▸ WHAT YOU HAVE TO DO: Scan the records below for the line with "Auto [blau] 197, 341, 273, 398" and the line with "Herz [braun] 618, 509, 666, 565". Repeat those two lines and every line between them exactly, and nothing else.

━━ EXERCISE MATERIALS

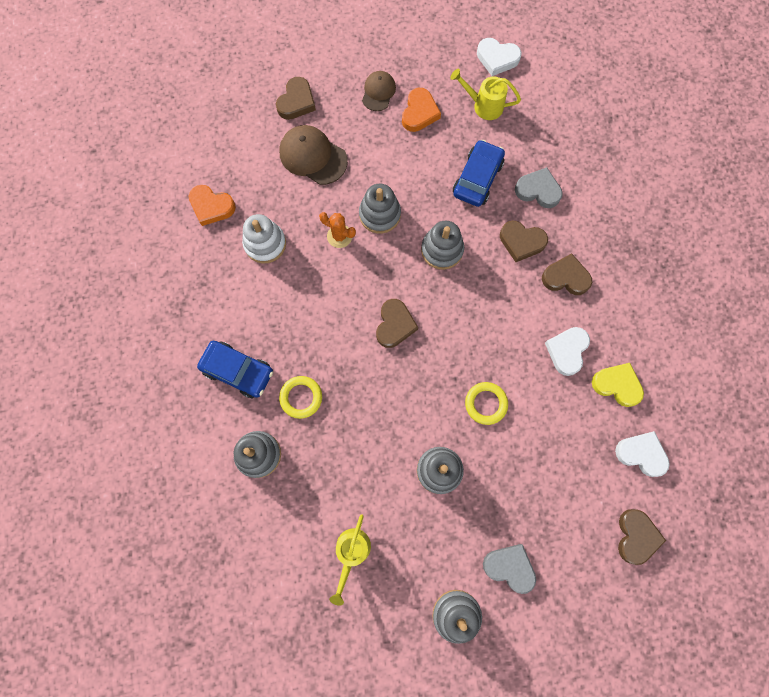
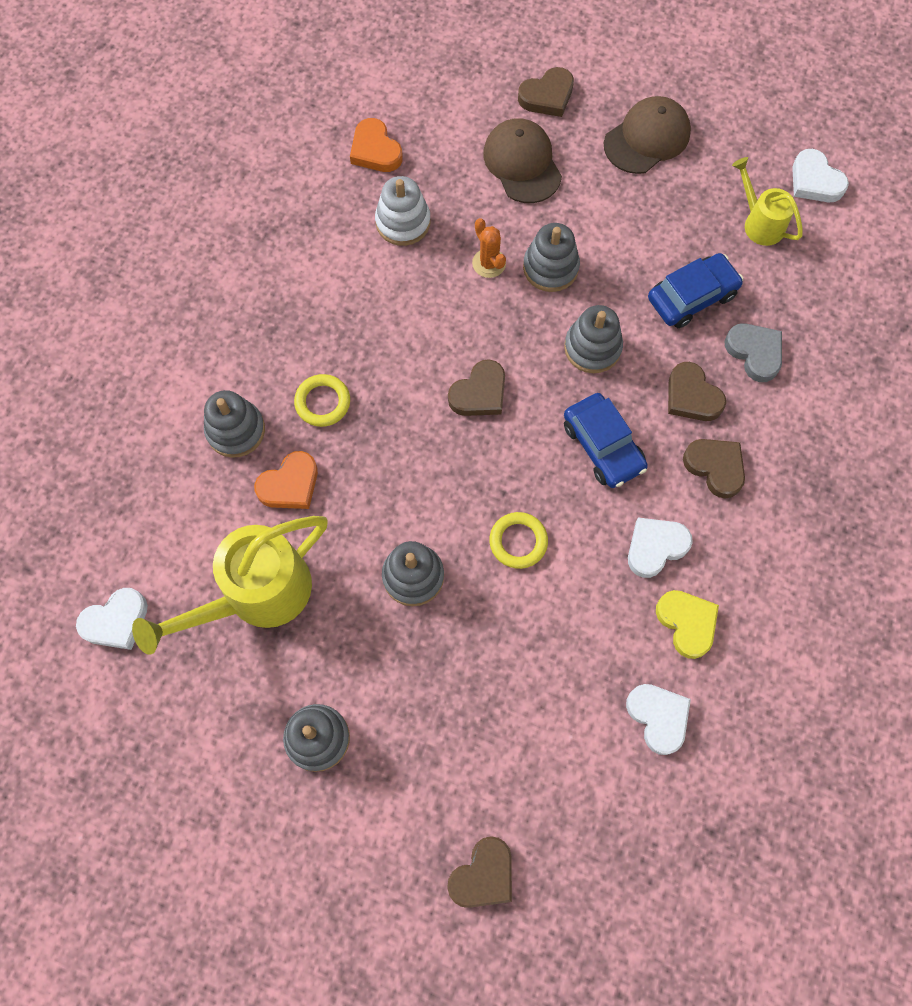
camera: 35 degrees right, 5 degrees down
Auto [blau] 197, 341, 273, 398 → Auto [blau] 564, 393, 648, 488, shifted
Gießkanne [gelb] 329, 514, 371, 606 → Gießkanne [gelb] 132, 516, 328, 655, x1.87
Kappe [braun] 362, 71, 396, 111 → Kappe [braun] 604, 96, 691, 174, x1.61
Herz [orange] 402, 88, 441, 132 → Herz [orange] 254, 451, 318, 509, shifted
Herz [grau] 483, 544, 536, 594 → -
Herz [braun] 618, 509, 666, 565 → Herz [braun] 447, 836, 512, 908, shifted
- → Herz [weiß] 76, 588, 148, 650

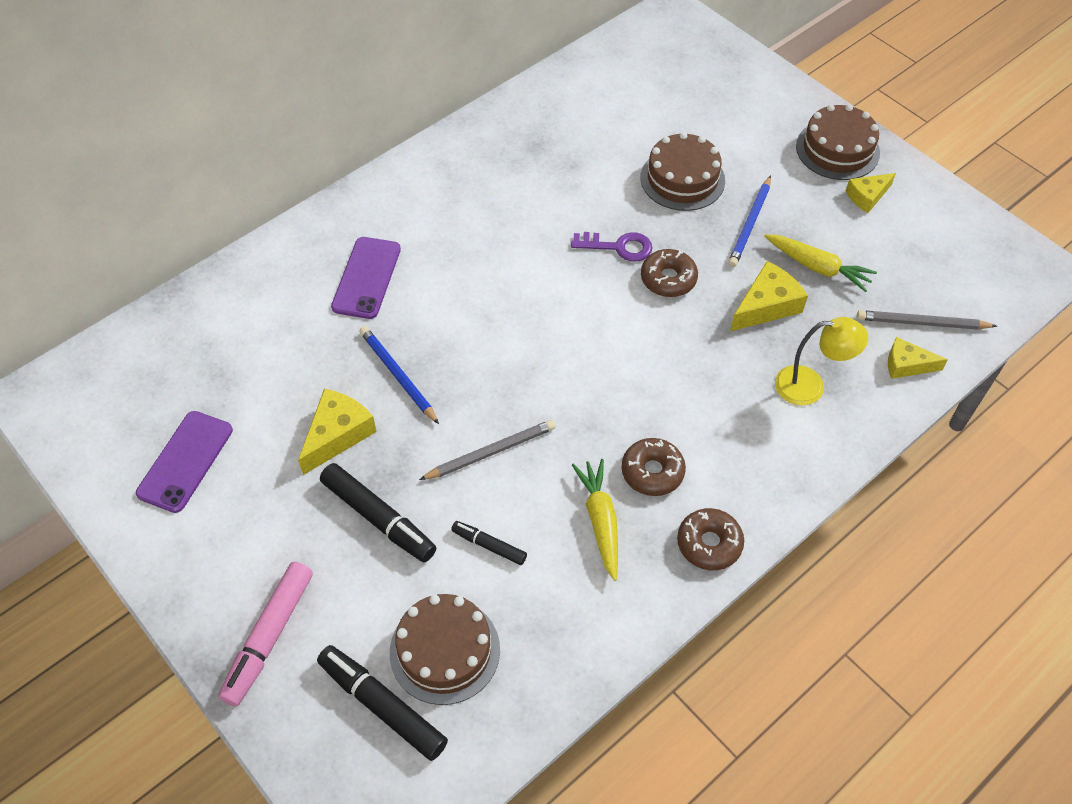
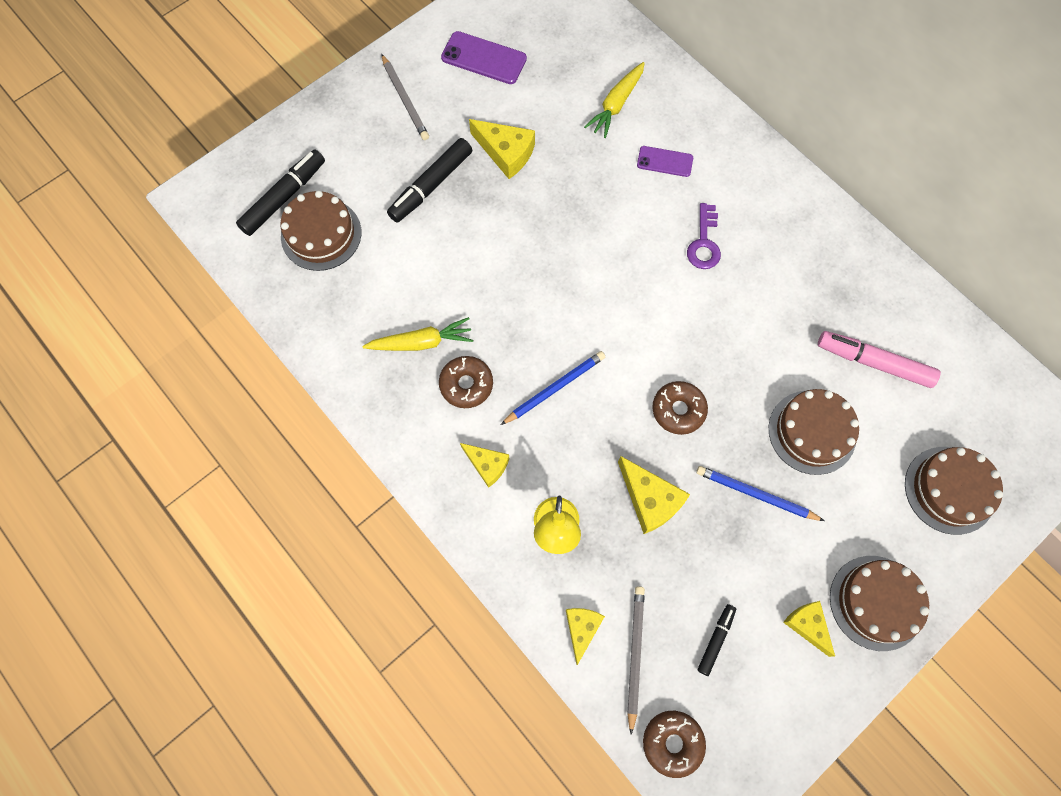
camera: 90 degrees right, 15 degrees up
Filzstift [rosa] 218, 562, 313, 706 → Filzstift [rosa] 818, 331, 941, 388, shifted
Handy [lila] 331, 237, 401, 319 → Handy [lila] 637, 146, 693, 177, x0.64
Bleistift [blau] 360, 326, 439, 424 → Bleistift [blau] 501, 351, 605, 425, shifted
Bleistift [grau] 419, 420, 556, 480 → Bleistift [grau] 381, 54, 429, 140, shifted
Filzstift [schwarz] 451, 521, 527, 565 → Filzstift [schwarz] 697, 604, 736, 676, shifted
Schlüssel [lila] 571, 232, 653, 262 → Schlüssel [lila] 687, 203, 721, 269, shifted
Donut [braun] 677, 508, 744, 570 → Donut [braun] 643, 711, 706, 778, shifted
Karotte [gelb] 764, 234, 877, 292 → Karotte [gelb] 584, 62, 645, 138, shifted
- → Käse [gelb] 460, 443, 510, 488
- → Kuchen [braun] 905, 447, 1003, 535

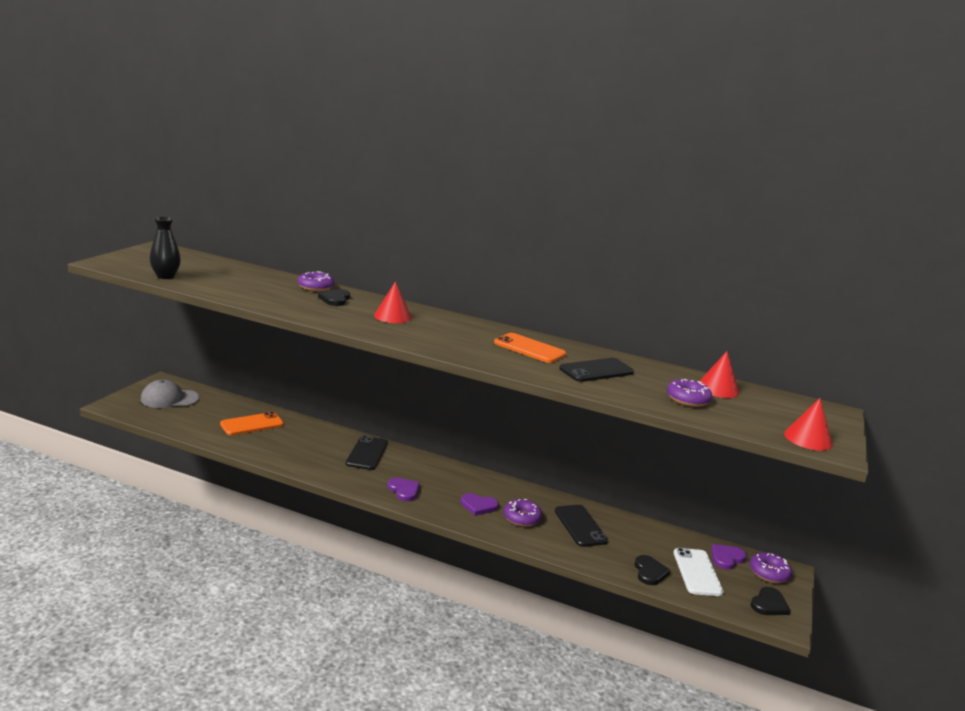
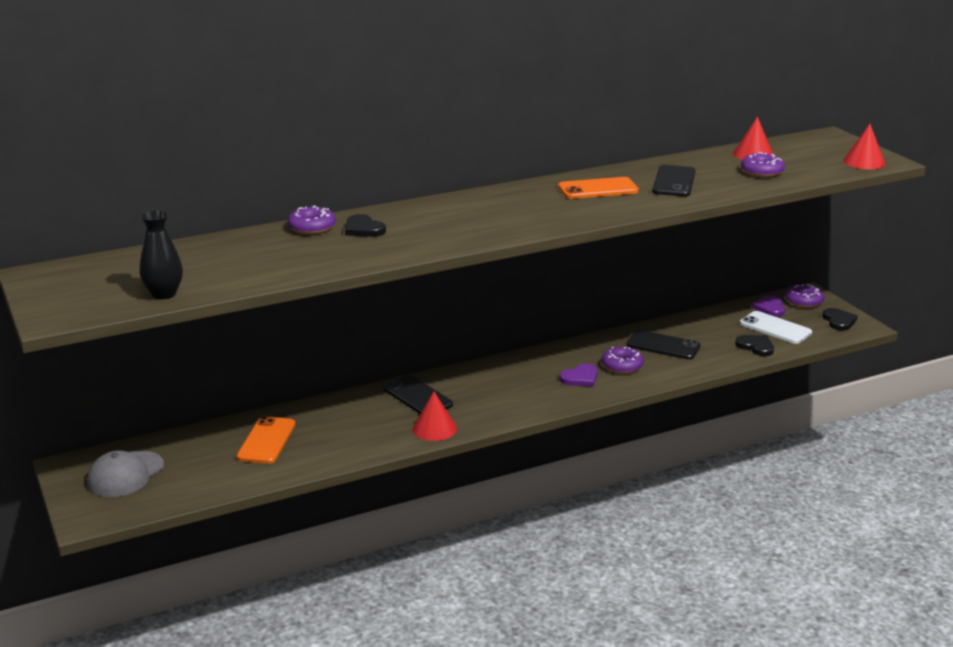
camera: 45 degrees left, 5 degrees up
Kegel [rot] 374, 281, 412, 323 → Kegel [rot] 413, 392, 457, 441, shifted
Herz [lila] 388, 478, 420, 501 → -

━━━━

▸ EXERCISE OUTPUT:
Auto [blau] 197, 341, 273, 398 → Auto [blau] 564, 393, 648, 488, shifted
Gießkanne [gelb] 329, 514, 371, 606 → Gießkanne [gelb] 132, 516, 328, 655, x1.87
Kappe [braun] 362, 71, 396, 111 → Kappe [braun] 604, 96, 691, 174, x1.61
Herz [orange] 402, 88, 441, 132 → Herz [orange] 254, 451, 318, 509, shifted
Herz [grau] 483, 544, 536, 594 → -
Herz [braun] 618, 509, 666, 565 → Herz [braun] 447, 836, 512, 908, shifted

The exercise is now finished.